:: What you need to do ::
Return all lines in the material below that contain "exchanged".

:: Supplied information ::
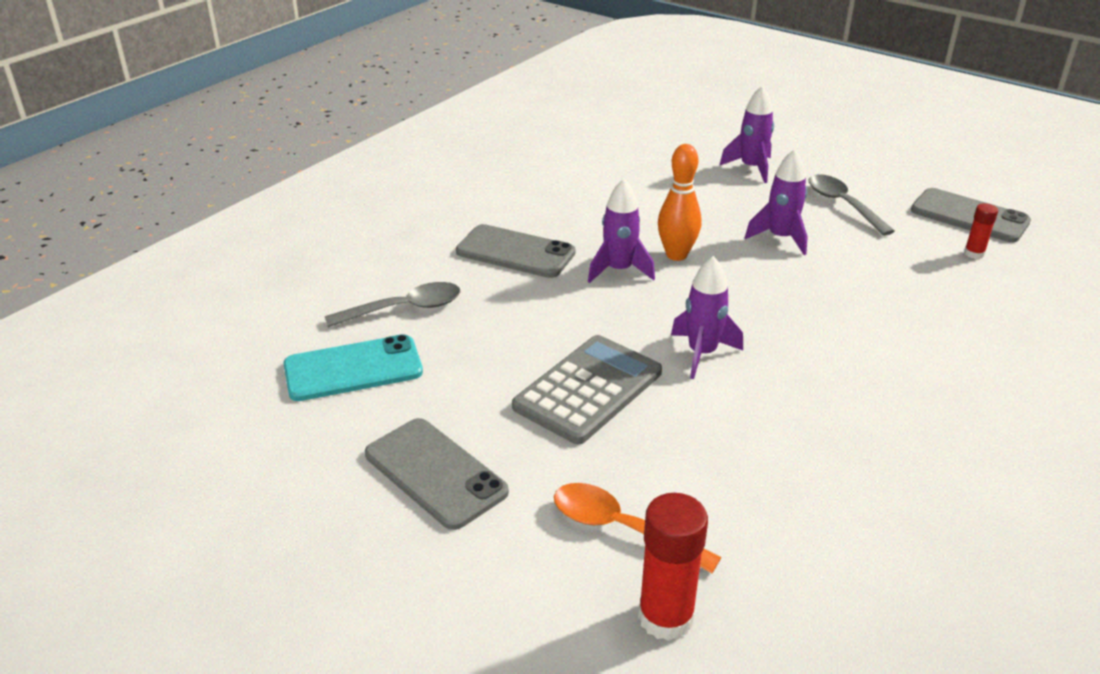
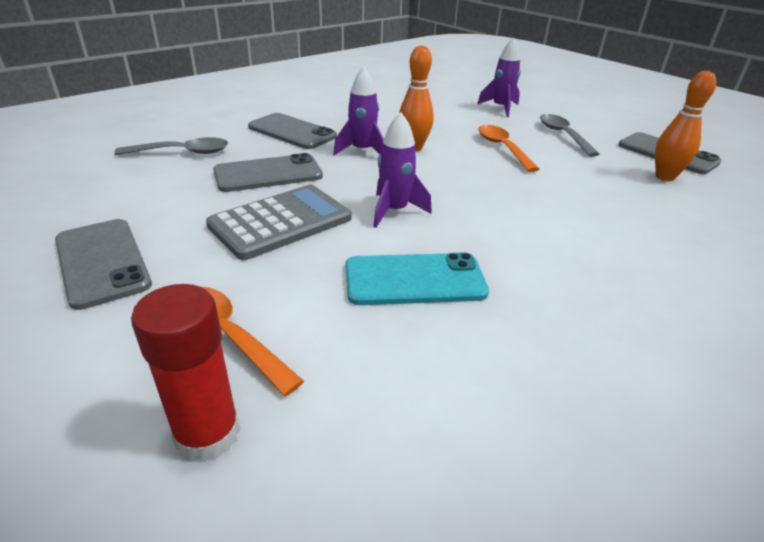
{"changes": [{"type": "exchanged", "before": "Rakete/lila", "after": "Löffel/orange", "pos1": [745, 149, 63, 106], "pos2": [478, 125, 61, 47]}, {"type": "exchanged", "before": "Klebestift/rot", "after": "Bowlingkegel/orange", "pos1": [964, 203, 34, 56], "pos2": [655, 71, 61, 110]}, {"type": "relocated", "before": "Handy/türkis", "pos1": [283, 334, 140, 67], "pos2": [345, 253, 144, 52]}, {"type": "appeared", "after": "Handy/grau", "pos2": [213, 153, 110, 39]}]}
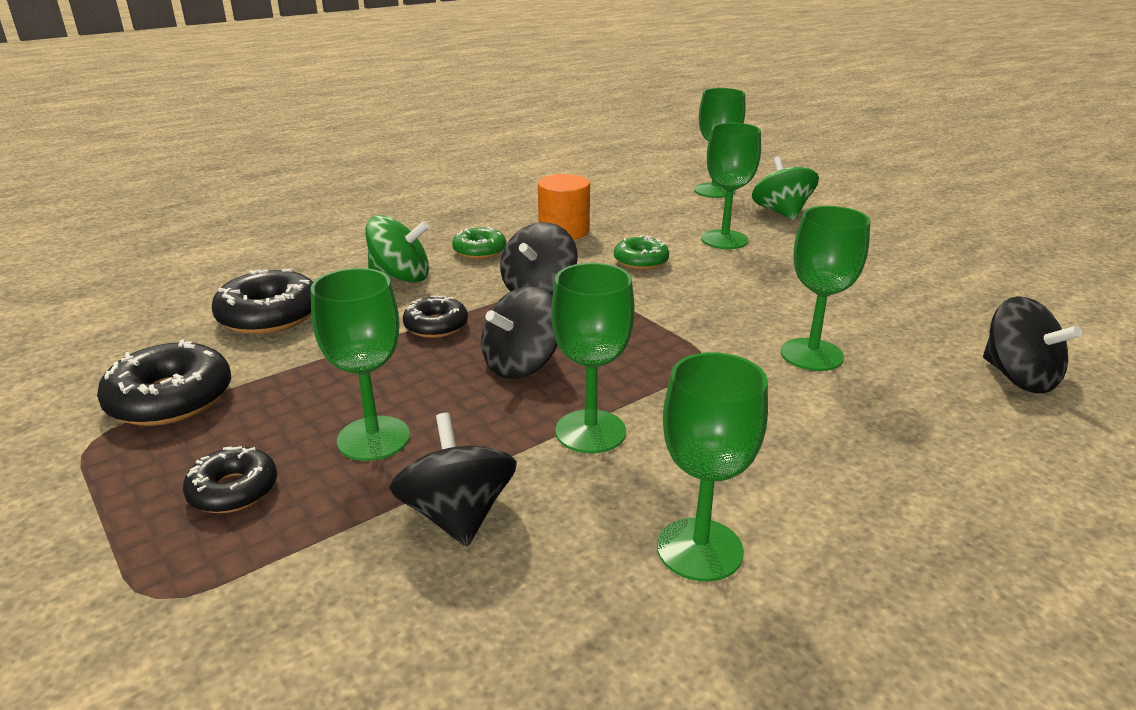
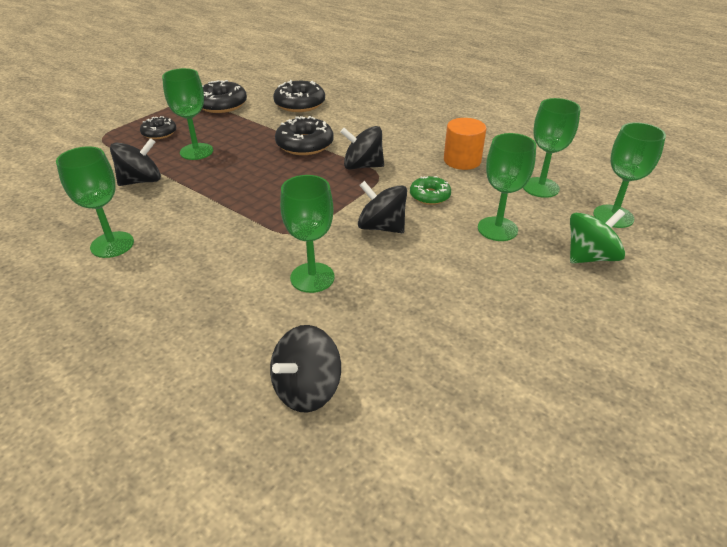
{"changes": [{"type": "missing", "before": "Kreisel/grün", "pos1": [365, 215, 64, 68]}, {"type": "missing", "before": "Donut/grün", "pos1": [452, 227, 54, 32]}, {"type": "relocated", "before": "Kelch/grün", "pos1": [551, 263, 84, 190], "pos2": [523, 98, 58, 100]}, {"type": "relocated", "before": "Kreisel/schwarz", "pos1": [481, 286, 76, 93], "pos2": [358, 181, 49, 52]}, {"type": "size", "before": "Donut/schwarz", "pos1": [403, 295, 65, 43], "pos2": [275, 116, 59, 39], "scale": 1.62}]}
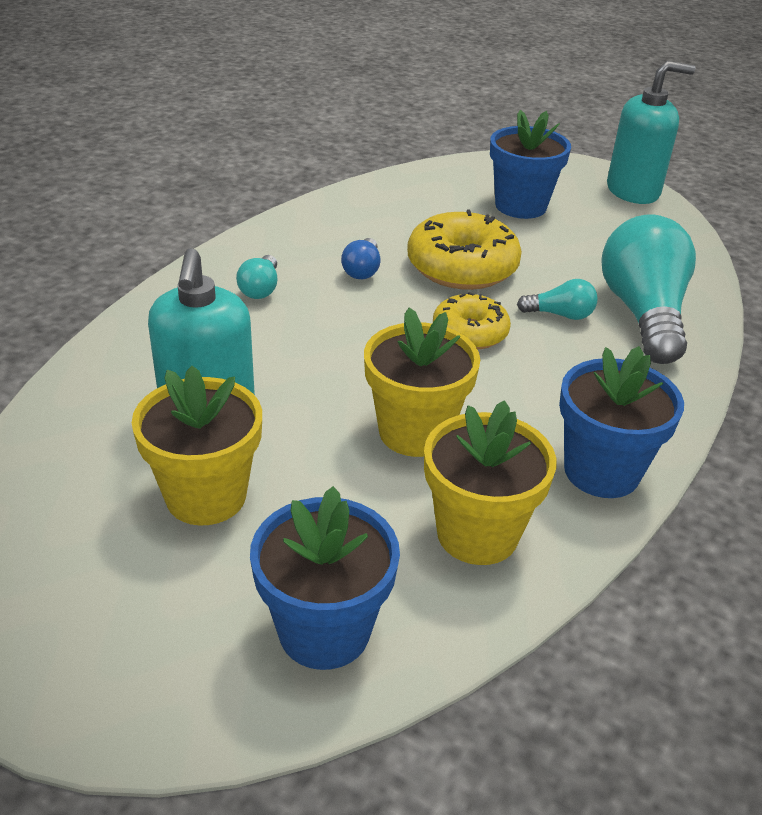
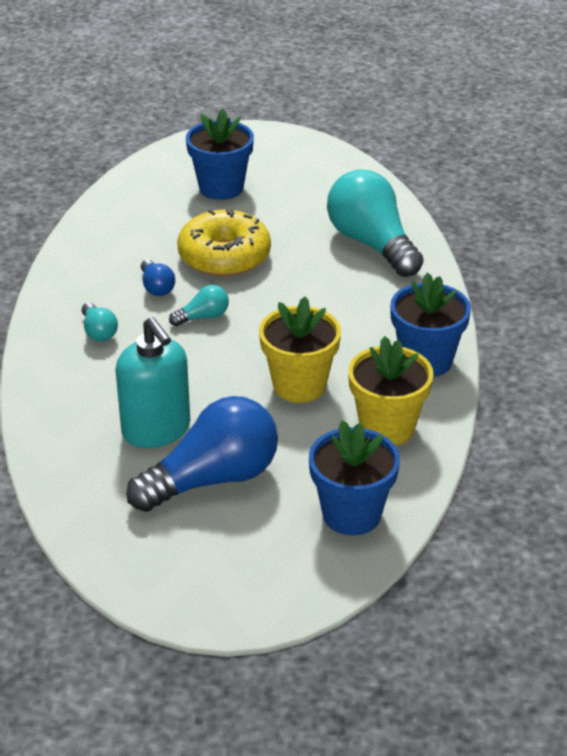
{"changes": [{"type": "missing", "before": "Seifenspender/türkis", "pos1": [607, 61, 88, 143]}, {"type": "relocated", "before": "Glühbirne/türkis", "pos1": [517, 279, 81, 41], "pos2": [169, 285, 60, 41]}, {"type": "missing", "before": "Donut/gelb", "pos1": [433, 292, 78, 58]}, {"type": "exchanged", "before": "Blumentopf/gelb", "after": "Glühbirne/blau", "pos1": [132, 366, 130, 160], "pos2": [126, 396, 152, 116]}]}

:: Response below ::
{"changes": [{"type": "exchanged", "before": "Rakete/lila", "after": "Löffel/orange", "pos1": [745, 149, 63, 106], "pos2": [478, 125, 61, 47]}, {"type": "exchanged", "before": "Klebestift/rot", "after": "Bowlingkegel/orange", "pos1": [964, 203, 34, 56], "pos2": [655, 71, 61, 110]}, {"type": "relocated", "before": "Handy/türkis", "pos1": [283, 334, 140, 67], "pos2": [345, 253, 144, 52]}, {"type": "appeared", "after": "Handy/grau", "pos2": [213, 153, 110, 39]}]}
{"changes": [{"type": "missing", "before": "Seifenspender/türkis", "pos1": [607, 61, 88, 143]}, {"type": "relocated", "before": "Glühbirne/türkis", "pos1": [517, 279, 81, 41], "pos2": [169, 285, 60, 41]}, {"type": "missing", "before": "Donut/gelb", "pos1": [433, 292, 78, 58]}, {"type": "exchanged", "before": "Blumentopf/gelb", "after": "Glühbirne/blau", "pos1": [132, 366, 130, 160], "pos2": [126, 396, 152, 116]}]}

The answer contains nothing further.